**TASK PROMPT:**
For each line of the data below, test for "bottle". Report only the number of lines that pass.

**PROVIDED DATA:**

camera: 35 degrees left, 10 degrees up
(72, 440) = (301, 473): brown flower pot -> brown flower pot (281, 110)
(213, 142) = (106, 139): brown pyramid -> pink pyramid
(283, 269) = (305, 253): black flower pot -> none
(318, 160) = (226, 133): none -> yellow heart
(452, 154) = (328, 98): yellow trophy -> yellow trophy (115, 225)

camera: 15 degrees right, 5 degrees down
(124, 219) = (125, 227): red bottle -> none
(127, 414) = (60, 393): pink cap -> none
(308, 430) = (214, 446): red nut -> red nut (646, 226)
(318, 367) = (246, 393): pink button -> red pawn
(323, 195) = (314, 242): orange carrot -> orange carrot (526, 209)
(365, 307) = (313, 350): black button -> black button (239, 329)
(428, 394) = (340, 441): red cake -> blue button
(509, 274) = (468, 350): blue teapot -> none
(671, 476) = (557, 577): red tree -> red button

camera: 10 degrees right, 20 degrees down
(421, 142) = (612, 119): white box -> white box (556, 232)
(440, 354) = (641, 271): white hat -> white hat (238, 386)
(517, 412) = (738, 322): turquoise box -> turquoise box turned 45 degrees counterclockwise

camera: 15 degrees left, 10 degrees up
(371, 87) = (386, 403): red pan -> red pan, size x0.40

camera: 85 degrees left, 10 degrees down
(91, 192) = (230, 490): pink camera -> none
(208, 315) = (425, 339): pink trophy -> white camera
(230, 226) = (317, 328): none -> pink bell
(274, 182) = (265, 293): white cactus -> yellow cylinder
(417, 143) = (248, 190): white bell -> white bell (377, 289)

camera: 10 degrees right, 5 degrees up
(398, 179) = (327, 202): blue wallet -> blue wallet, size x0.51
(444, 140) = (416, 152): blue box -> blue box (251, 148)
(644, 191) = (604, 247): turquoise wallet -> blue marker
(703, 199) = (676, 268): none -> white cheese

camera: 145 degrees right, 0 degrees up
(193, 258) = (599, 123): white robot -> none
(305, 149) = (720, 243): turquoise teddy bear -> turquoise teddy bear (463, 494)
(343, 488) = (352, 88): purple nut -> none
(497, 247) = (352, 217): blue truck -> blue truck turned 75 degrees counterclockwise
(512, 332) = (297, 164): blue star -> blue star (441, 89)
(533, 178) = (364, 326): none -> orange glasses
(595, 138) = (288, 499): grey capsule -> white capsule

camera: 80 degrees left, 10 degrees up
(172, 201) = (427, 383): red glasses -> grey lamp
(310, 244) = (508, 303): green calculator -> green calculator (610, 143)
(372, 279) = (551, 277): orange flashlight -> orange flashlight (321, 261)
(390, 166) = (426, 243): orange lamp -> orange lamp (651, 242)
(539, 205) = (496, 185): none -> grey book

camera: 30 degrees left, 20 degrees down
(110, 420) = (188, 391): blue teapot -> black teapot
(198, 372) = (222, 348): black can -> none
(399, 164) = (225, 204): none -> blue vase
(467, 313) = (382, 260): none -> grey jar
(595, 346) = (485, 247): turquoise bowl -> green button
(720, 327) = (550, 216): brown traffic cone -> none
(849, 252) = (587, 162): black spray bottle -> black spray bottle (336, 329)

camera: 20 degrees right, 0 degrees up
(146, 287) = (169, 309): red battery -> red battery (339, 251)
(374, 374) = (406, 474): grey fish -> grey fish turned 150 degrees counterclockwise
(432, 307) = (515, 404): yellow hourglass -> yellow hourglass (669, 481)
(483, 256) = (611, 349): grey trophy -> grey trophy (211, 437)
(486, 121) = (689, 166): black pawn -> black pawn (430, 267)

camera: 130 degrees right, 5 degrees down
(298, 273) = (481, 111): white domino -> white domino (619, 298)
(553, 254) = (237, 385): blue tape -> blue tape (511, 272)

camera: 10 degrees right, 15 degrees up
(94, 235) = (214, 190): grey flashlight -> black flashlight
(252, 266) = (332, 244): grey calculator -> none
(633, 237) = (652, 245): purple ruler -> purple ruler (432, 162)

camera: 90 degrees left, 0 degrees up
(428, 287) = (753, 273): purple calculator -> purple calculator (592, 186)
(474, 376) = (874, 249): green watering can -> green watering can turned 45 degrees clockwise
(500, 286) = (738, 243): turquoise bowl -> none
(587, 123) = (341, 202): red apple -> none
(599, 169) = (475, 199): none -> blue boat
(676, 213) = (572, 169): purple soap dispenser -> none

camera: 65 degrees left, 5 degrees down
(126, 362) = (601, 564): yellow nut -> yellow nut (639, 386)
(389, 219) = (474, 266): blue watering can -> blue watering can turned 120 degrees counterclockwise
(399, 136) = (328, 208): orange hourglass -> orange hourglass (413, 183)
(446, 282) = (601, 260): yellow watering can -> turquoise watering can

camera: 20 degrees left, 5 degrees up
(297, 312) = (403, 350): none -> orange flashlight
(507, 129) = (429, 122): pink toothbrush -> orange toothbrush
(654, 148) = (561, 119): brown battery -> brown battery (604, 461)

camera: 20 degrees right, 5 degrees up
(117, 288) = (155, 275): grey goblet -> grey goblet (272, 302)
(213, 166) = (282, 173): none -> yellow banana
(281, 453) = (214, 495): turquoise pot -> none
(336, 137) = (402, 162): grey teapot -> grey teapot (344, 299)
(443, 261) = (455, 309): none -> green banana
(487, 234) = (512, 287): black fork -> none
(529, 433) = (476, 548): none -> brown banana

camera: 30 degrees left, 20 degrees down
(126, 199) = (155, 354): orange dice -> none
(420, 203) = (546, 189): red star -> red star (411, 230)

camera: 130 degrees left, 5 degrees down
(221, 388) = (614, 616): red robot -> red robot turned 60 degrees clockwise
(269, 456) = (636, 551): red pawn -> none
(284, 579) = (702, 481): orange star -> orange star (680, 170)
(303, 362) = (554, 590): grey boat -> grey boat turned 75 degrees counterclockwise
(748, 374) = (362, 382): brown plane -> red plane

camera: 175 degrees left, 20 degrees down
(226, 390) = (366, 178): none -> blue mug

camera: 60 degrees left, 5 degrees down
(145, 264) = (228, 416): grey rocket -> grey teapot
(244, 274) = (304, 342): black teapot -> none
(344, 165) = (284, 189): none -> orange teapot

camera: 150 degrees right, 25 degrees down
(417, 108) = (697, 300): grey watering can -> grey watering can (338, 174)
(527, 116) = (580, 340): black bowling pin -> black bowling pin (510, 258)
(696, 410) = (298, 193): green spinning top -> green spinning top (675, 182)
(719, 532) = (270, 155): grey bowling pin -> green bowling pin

**RESULT OF THIS EXERCISE:**
2